» **EXERCISE MATERIALS**
..........

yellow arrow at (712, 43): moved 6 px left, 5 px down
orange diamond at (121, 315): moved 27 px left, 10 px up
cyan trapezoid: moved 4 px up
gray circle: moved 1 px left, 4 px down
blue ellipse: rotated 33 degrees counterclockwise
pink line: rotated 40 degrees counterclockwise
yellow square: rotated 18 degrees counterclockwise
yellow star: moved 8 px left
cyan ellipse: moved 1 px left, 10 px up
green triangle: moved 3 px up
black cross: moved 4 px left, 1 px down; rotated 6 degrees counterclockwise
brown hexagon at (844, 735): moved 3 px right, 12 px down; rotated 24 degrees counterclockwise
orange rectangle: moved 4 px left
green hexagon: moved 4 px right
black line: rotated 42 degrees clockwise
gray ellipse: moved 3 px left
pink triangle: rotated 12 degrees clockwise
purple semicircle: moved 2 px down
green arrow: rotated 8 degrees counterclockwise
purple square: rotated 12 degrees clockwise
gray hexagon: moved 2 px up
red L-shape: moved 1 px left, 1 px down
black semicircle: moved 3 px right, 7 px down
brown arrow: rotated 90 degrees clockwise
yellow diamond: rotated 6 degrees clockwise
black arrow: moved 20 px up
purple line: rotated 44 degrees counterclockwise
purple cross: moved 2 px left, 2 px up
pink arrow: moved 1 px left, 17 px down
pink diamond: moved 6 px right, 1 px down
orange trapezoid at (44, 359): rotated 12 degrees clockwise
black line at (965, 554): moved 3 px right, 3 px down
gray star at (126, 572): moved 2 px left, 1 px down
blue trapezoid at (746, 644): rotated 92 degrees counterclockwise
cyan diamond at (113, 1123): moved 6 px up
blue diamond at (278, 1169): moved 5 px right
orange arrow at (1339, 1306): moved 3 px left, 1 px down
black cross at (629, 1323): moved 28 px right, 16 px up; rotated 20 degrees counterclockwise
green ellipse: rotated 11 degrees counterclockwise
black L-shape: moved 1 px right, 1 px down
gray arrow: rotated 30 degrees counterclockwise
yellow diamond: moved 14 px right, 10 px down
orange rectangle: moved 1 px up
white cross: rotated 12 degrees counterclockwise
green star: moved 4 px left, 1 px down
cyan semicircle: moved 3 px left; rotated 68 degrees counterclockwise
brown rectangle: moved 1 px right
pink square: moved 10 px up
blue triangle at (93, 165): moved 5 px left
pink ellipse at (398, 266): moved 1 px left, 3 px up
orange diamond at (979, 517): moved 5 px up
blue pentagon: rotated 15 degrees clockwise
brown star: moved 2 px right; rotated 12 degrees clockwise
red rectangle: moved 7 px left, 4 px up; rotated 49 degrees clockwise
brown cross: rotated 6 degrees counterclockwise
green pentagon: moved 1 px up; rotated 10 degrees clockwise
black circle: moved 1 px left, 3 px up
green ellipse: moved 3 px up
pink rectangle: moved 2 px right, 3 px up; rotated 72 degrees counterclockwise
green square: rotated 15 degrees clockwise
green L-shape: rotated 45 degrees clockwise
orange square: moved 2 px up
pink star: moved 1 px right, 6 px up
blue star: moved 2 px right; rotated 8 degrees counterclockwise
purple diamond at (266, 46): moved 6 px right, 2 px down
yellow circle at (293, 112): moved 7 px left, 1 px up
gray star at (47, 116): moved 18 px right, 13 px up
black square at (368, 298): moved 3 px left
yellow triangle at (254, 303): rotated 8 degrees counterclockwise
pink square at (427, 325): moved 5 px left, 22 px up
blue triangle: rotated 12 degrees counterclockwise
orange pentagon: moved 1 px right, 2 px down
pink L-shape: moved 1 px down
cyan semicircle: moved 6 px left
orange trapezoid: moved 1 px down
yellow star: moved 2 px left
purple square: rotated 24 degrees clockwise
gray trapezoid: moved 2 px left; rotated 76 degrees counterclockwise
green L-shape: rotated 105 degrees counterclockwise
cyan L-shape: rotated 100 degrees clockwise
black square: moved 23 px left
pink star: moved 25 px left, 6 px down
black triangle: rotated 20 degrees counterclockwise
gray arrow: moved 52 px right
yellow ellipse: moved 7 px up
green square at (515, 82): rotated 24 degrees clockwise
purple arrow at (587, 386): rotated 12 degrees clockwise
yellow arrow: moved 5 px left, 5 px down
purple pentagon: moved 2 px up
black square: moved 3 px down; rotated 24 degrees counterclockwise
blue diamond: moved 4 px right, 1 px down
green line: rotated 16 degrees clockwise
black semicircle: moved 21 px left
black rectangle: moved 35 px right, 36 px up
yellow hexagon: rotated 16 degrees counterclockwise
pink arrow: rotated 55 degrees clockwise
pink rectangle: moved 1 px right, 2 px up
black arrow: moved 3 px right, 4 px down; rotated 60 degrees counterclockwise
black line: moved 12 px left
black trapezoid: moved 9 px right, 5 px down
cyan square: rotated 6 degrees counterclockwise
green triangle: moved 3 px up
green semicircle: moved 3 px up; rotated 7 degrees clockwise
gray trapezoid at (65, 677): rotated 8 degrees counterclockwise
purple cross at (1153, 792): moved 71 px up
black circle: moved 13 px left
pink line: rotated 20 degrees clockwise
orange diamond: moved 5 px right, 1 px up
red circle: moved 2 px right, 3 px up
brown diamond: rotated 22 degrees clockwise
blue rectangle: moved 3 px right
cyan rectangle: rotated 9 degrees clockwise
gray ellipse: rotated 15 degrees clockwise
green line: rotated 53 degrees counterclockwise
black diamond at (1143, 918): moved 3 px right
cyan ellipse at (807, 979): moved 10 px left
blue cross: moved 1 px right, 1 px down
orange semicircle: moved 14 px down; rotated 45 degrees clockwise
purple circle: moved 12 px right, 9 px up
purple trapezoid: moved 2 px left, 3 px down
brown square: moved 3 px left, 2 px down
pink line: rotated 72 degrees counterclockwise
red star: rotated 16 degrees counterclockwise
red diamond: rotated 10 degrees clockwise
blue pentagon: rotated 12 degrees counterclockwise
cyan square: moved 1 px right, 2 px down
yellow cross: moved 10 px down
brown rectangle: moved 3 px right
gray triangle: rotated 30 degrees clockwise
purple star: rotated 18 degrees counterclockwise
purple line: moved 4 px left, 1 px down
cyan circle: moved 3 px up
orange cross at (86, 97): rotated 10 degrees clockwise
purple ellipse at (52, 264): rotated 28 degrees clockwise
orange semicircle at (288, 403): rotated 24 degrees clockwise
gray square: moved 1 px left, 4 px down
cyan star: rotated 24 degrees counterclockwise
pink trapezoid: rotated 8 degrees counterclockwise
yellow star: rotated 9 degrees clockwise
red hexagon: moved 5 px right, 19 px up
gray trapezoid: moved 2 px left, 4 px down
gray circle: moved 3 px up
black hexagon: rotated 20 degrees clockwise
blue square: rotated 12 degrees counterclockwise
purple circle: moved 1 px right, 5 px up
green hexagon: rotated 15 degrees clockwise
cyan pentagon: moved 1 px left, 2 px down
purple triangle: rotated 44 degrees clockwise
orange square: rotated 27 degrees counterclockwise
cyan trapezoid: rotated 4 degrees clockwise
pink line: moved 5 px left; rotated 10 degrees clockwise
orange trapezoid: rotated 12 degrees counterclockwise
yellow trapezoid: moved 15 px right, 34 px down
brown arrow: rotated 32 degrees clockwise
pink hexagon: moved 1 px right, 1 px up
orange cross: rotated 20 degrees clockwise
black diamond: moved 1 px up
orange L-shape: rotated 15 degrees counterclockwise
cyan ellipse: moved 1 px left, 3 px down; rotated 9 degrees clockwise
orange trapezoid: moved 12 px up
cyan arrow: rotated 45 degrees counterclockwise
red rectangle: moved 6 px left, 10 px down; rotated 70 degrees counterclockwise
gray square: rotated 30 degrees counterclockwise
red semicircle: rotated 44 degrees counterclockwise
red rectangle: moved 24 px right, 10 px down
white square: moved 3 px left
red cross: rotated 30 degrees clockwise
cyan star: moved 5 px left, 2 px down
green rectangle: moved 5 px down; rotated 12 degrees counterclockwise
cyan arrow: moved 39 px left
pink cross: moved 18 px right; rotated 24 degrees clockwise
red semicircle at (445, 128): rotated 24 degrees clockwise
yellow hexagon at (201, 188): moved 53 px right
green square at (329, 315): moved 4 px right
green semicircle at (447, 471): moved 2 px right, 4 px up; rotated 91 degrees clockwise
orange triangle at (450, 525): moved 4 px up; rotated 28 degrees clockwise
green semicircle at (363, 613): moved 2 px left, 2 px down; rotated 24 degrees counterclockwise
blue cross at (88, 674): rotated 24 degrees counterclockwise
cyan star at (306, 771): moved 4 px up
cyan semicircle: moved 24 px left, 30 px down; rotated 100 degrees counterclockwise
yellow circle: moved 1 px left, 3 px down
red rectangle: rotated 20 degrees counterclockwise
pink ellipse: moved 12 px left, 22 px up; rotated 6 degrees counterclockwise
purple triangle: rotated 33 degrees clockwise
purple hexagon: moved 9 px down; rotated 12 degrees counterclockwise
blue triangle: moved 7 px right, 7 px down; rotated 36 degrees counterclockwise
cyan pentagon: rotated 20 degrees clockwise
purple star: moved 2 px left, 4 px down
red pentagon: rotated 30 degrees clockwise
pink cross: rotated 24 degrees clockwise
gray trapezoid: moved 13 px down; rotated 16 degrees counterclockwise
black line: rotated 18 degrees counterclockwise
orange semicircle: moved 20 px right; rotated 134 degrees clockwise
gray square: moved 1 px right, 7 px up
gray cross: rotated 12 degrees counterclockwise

..........

» **PROBLEM REQUIREMENTS**
Only the lines above from the line containing "purple triangle: rotated 44 degrees clockwise" through the line containing "purple hexagon: moved" should be retyped, exactly and with both ends included.

» **RESULT**
purple triangle: rotated 44 degrees clockwise
orange square: rotated 27 degrees counterclockwise
cyan trapezoid: rotated 4 degrees clockwise
pink line: moved 5 px left; rotated 10 degrees clockwise
orange trapezoid: rotated 12 degrees counterclockwise
yellow trapezoid: moved 15 px right, 34 px down
brown arrow: rotated 32 degrees clockwise
pink hexagon: moved 1 px right, 1 px up
orange cross: rotated 20 degrees clockwise
black diamond: moved 1 px up
orange L-shape: rotated 15 degrees counterclockwise
cyan ellipse: moved 1 px left, 3 px down; rotated 9 degrees clockwise
orange trapezoid: moved 12 px up
cyan arrow: rotated 45 degrees counterclockwise
red rectangle: moved 6 px left, 10 px down; rotated 70 degrees counterclockwise
gray square: rotated 30 degrees counterclockwise
red semicircle: rotated 44 degrees counterclockwise
red rectangle: moved 24 px right, 10 px down
white square: moved 3 px left
red cross: rotated 30 degrees clockwise
cyan star: moved 5 px left, 2 px down
green rectangle: moved 5 px down; rotated 12 degrees counterclockwise
cyan arrow: moved 39 px left
pink cross: moved 18 px right; rotated 24 degrees clockwise
red semicircle at (445, 128): rotated 24 degrees clockwise
yellow hexagon at (201, 188): moved 53 px right
green square at (329, 315): moved 4 px right
green semicircle at (447, 471): moved 2 px right, 4 px up; rotated 91 degrees clockwise
orange triangle at (450, 525): moved 4 px up; rotated 28 degrees clockwise
green semicircle at (363, 613): moved 2 px left, 2 px down; rotated 24 degrees counterclockwise
blue cross at (88, 674): rotated 24 degrees counterclockwise
cyan star at (306, 771): moved 4 px up
cyan semicircle: moved 24 px left, 30 px down; rotated 100 degrees counterclockwise
yellow circle: moved 1 px left, 3 px down
red rectangle: rotated 20 degrees counterclockwise
pink ellipse: moved 12 px left, 22 px up; rotated 6 degrees counterclockwise
purple triangle: rotated 33 degrees clockwise
purple hexagon: moved 9 px down; rotated 12 degrees counterclockwise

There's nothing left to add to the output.